Itemized modification records
= = = = = = =

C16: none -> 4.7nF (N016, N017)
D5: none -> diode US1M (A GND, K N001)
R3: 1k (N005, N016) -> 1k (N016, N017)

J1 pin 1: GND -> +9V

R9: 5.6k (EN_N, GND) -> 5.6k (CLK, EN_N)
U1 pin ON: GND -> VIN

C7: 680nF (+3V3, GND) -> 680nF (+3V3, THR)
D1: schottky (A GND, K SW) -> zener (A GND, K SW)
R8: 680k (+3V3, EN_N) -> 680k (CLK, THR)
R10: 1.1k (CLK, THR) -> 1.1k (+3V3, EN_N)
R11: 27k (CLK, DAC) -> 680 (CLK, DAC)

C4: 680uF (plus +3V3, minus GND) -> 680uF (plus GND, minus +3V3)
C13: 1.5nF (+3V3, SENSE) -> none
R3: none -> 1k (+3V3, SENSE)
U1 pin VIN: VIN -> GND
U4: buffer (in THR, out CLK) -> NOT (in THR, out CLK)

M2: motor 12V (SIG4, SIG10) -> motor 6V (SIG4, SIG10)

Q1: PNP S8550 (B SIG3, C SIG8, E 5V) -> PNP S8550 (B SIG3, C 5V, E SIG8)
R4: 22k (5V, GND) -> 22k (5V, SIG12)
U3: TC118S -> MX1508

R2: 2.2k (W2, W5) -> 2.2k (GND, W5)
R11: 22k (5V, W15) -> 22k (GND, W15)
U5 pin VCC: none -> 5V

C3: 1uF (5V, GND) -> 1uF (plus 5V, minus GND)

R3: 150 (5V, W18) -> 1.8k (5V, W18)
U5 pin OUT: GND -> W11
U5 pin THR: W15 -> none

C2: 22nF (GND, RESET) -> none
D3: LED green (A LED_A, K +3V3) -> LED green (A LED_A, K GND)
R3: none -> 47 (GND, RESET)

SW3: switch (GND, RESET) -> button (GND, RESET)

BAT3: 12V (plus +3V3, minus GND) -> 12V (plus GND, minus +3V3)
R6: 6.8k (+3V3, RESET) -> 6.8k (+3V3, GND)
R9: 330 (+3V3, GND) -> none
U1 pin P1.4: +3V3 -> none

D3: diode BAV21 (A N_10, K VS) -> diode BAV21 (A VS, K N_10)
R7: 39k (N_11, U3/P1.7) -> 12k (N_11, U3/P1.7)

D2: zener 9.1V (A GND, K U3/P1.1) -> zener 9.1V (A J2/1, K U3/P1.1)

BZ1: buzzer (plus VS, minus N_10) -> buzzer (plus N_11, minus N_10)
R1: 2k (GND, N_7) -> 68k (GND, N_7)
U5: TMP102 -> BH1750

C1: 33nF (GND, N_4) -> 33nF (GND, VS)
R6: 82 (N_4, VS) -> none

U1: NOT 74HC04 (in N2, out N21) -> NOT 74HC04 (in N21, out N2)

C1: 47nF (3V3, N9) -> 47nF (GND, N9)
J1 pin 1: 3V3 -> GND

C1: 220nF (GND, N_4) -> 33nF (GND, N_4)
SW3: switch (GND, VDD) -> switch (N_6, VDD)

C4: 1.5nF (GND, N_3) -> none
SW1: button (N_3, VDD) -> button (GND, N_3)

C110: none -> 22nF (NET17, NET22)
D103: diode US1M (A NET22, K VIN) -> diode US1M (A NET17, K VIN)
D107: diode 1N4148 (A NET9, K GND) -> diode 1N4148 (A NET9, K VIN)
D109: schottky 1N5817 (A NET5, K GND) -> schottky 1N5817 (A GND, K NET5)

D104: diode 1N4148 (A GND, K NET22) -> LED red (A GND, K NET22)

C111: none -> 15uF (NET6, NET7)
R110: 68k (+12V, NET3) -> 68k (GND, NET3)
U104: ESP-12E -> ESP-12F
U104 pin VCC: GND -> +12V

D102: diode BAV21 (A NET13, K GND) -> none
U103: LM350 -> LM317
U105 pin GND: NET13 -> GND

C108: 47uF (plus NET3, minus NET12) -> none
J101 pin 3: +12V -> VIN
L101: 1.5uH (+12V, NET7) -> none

= = = = = = =

REQUIRED ACTION: The entries above must be repeated word for word.

PROBLEM SOLUTION:
C16: none -> 4.7nF (N016, N017)
D5: none -> diode US1M (A GND, K N001)
R3: 1k (N005, N016) -> 1k (N016, N017)

J1 pin 1: GND -> +9V

R9: 5.6k (EN_N, GND) -> 5.6k (CLK, EN_N)
U1 pin ON: GND -> VIN

C7: 680nF (+3V3, GND) -> 680nF (+3V3, THR)
D1: schottky (A GND, K SW) -> zener (A GND, K SW)
R8: 680k (+3V3, EN_N) -> 680k (CLK, THR)
R10: 1.1k (CLK, THR) -> 1.1k (+3V3, EN_N)
R11: 27k (CLK, DAC) -> 680 (CLK, DAC)

C4: 680uF (plus +3V3, minus GND) -> 680uF (plus GND, minus +3V3)
C13: 1.5nF (+3V3, SENSE) -> none
R3: none -> 1k (+3V3, SENSE)
U1 pin VIN: VIN -> GND
U4: buffer (in THR, out CLK) -> NOT (in THR, out CLK)

M2: motor 12V (SIG4, SIG10) -> motor 6V (SIG4, SIG10)

Q1: PNP S8550 (B SIG3, C SIG8, E 5V) -> PNP S8550 (B SIG3, C 5V, E SIG8)
R4: 22k (5V, GND) -> 22k (5V, SIG12)
U3: TC118S -> MX1508

R2: 2.2k (W2, W5) -> 2.2k (GND, W5)
R11: 22k (5V, W15) -> 22k (GND, W15)
U5 pin VCC: none -> 5V

C3: 1uF (5V, GND) -> 1uF (plus 5V, minus GND)

R3: 150 (5V, W18) -> 1.8k (5V, W18)
U5 pin OUT: GND -> W11
U5 pin THR: W15 -> none

C2: 22nF (GND, RESET) -> none
D3: LED green (A LED_A, K +3V3) -> LED green (A LED_A, K GND)
R3: none -> 47 (GND, RESET)

SW3: switch (GND, RESET) -> button (GND, RESET)

BAT3: 12V (plus +3V3, minus GND) -> 12V (plus GND, minus +3V3)
R6: 6.8k (+3V3, RESET) -> 6.8k (+3V3, GND)
R9: 330 (+3V3, GND) -> none
U1 pin P1.4: +3V3 -> none

D3: diode BAV21 (A N_10, K VS) -> diode BAV21 (A VS, K N_10)
R7: 39k (N_11, U3/P1.7) -> 12k (N_11, U3/P1.7)

D2: zener 9.1V (A GND, K U3/P1.1) -> zener 9.1V (A J2/1, K U3/P1.1)

BZ1: buzzer (plus VS, minus N_10) -> buzzer (plus N_11, minus N_10)
R1: 2k (GND, N_7) -> 68k (GND, N_7)
U5: TMP102 -> BH1750

C1: 33nF (GND, N_4) -> 33nF (GND, VS)
R6: 82 (N_4, VS) -> none

U1: NOT 74HC04 (in N2, out N21) -> NOT 74HC04 (in N21, out N2)

C1: 47nF (3V3, N9) -> 47nF (GND, N9)
J1 pin 1: 3V3 -> GND

C1: 220nF (GND, N_4) -> 33nF (GND, N_4)
SW3: switch (GND, VDD) -> switch (N_6, VDD)

C4: 1.5nF (GND, N_3) -> none
SW1: button (N_3, VDD) -> button (GND, N_3)

C110: none -> 22nF (NET17, NET22)
D103: diode US1M (A NET22, K VIN) -> diode US1M (A NET17, K VIN)
D107: diode 1N4148 (A NET9, K GND) -> diode 1N4148 (A NET9, K VIN)
D109: schottky 1N5817 (A NET5, K GND) -> schottky 1N5817 (A GND, K NET5)

D104: diode 1N4148 (A GND, K NET22) -> LED red (A GND, K NET22)

C111: none -> 15uF (NET6, NET7)
R110: 68k (+12V, NET3) -> 68k (GND, NET3)
U104: ESP-12E -> ESP-12F
U104 pin VCC: GND -> +12V

D102: diode BAV21 (A NET13, K GND) -> none
U103: LM350 -> LM317
U105 pin GND: NET13 -> GND

C108: 47uF (plus NET3, minus NET12) -> none
J101 pin 3: +12V -> VIN
L101: 1.5uH (+12V, NET7) -> none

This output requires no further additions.